• **Exercise instructions**: Recast everything from the start of the material down to the line containing "Albuquerque [851, 134]", both ends included, as a Markdown table with the columns Row and Line. Put a row number beside each line and leave out any blank lines.
[START The records]
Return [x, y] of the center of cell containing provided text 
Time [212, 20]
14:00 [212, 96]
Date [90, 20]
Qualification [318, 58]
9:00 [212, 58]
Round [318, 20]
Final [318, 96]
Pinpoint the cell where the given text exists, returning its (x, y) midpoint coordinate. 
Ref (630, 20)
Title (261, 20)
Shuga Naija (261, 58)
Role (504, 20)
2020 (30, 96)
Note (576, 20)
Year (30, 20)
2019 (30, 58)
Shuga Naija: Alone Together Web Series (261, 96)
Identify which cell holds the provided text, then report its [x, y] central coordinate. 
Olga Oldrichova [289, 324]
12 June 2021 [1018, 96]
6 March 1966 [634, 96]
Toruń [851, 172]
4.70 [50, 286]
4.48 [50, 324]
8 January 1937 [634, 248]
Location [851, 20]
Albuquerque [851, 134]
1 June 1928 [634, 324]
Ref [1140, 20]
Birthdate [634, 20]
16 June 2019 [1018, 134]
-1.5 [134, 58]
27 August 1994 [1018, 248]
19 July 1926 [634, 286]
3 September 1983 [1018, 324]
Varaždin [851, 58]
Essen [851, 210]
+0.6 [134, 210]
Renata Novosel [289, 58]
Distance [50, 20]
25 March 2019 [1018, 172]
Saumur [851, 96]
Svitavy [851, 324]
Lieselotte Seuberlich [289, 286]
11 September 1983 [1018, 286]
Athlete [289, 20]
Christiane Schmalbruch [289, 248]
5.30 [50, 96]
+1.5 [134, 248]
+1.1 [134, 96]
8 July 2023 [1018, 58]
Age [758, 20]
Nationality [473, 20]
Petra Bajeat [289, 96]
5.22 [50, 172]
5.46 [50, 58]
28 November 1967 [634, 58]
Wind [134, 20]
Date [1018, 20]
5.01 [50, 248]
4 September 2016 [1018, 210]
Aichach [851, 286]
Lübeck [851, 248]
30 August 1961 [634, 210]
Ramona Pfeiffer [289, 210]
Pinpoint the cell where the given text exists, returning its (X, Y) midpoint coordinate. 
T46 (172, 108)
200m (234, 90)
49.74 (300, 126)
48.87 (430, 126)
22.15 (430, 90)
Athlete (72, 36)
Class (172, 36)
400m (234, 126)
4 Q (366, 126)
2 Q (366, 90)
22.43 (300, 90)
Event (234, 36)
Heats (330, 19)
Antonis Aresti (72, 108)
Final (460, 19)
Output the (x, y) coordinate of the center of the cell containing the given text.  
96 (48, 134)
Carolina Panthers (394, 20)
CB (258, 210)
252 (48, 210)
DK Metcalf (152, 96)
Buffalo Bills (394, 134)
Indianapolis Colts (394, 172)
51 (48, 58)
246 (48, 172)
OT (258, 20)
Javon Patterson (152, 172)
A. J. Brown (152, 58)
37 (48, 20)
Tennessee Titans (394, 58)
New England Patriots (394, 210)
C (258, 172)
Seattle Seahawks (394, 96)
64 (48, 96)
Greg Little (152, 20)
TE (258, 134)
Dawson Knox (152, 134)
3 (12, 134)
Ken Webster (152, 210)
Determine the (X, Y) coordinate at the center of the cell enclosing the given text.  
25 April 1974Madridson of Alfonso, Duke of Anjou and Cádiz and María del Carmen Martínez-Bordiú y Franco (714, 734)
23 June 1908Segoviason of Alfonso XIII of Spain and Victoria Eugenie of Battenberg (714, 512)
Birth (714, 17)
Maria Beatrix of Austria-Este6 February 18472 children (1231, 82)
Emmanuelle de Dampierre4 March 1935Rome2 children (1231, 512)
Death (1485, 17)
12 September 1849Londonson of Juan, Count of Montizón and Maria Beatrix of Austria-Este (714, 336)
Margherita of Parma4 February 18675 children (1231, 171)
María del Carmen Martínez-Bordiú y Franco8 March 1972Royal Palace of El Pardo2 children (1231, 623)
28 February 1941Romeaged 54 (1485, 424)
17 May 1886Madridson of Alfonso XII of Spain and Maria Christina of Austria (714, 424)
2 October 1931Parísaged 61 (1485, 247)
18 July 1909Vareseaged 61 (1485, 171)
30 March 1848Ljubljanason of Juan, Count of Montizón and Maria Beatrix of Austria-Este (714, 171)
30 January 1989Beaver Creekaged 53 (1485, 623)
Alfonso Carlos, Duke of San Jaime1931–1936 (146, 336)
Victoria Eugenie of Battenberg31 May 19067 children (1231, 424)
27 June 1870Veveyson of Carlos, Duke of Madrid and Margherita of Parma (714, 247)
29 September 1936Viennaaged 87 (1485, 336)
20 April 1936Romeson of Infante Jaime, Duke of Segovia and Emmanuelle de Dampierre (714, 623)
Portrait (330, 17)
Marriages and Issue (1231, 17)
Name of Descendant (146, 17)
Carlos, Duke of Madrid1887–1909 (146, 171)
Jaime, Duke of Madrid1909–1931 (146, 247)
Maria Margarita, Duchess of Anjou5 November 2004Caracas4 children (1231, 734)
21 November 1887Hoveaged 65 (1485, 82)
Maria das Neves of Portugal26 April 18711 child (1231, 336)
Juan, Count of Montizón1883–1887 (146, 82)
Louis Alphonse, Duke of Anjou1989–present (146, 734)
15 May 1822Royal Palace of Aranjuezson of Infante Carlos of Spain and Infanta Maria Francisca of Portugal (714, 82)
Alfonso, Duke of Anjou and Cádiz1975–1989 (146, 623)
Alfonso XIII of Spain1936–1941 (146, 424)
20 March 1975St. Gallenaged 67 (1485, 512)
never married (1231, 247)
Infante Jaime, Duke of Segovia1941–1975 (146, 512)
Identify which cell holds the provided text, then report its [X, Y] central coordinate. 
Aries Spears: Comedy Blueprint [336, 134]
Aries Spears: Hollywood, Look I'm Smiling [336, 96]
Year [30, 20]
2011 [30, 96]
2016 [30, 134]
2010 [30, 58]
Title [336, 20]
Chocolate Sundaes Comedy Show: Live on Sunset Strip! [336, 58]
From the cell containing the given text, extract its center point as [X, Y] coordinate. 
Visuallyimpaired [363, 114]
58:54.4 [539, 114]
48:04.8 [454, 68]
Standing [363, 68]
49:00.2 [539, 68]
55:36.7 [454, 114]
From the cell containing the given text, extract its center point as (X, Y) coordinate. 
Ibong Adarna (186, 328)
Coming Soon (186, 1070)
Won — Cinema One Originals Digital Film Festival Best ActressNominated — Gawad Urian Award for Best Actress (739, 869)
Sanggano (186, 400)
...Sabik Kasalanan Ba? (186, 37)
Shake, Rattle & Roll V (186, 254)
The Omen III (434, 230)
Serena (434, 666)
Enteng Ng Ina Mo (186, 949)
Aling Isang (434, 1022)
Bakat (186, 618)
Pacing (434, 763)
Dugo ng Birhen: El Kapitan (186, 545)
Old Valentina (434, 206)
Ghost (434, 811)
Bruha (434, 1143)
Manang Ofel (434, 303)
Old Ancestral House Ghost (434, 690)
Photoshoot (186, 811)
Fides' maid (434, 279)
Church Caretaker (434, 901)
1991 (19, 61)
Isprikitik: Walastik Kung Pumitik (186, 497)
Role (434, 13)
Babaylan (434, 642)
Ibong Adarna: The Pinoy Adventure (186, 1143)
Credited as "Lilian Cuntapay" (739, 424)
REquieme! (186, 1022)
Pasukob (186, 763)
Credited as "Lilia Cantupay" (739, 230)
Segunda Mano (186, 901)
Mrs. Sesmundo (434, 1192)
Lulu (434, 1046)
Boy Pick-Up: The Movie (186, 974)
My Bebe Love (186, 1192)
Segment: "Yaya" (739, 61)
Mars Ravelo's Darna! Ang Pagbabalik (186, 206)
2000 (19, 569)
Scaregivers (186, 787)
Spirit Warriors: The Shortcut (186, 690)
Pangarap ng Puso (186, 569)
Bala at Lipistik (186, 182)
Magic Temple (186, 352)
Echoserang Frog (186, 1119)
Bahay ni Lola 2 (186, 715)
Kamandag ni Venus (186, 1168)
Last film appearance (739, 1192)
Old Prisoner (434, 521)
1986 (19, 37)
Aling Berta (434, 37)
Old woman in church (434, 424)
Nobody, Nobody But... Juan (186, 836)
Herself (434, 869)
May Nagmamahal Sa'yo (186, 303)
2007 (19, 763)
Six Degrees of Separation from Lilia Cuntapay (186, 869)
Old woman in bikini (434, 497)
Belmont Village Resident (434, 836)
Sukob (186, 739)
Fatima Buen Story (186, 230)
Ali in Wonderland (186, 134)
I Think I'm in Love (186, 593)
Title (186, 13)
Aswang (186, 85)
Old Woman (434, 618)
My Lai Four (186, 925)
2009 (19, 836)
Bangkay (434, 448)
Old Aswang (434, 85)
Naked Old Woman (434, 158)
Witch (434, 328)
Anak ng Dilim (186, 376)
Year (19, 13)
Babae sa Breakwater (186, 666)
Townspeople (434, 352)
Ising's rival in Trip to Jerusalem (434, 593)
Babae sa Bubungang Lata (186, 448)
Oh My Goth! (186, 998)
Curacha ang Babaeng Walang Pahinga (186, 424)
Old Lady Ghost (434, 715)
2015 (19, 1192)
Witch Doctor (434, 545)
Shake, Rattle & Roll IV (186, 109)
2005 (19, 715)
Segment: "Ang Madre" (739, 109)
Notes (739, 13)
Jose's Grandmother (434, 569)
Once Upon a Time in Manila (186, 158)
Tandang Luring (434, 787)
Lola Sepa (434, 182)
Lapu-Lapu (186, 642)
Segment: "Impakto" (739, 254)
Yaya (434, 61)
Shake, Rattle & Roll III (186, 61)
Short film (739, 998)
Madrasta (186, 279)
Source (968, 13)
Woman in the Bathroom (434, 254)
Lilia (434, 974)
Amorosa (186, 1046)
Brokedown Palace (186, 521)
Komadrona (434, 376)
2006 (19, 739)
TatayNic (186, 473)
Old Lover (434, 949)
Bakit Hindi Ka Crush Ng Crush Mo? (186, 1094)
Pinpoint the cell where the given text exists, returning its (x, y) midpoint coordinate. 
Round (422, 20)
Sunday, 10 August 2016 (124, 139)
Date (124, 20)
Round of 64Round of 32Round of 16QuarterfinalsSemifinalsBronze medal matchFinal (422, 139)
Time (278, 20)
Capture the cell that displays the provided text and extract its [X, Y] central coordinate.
[END The records]
• **Correct result**:
| Row | Line |
|---|---|
| 1 | Return [x, y] of the center of cell containing provided text  |
| 2 | Time [212, 20] |
| 3 | 14:00 [212, 96] |
| 4 | Date [90, 20] |
| 5 | Qualification [318, 58] |
| 6 | 9:00 [212, 58] |
| 7 | Round [318, 20] |
| 8 | Final [318, 96] |
| 9 | Pinpoint the cell where the given text exists, returning its (x, y) midpoint coordinate.  |
| 10 | Ref (630, 20) |
| 11 | Title (261, 20) |
| 12 | Shuga Naija (261, 58) |
| 13 | Role (504, 20) |
| 14 | 2020 (30, 96) |
| 15 | Note (576, 20) |
| 16 | Year (30, 20) |
| 17 | 2019 (30, 58) |
| 18 | Shuga Naija: Alone Together Web Series (261, 96) |
| 19 | Identify which cell holds the provided text, then report its [x, y] central coordinate.  |
| 20 | Olga Oldrichova [289, 324] |
| 21 | 12 June 2021 [1018, 96] |
| 22 | 6 March 1966 [634, 96] |
| 23 | Toruń [851, 172] |
| 24 | 4.70 [50, 286] |
| 25 | 4.48 [50, 324] |
| 26 | 8 January 1937 [634, 248] |
| 27 | Location [851, 20] |
| 28 | Albuquerque [851, 134] |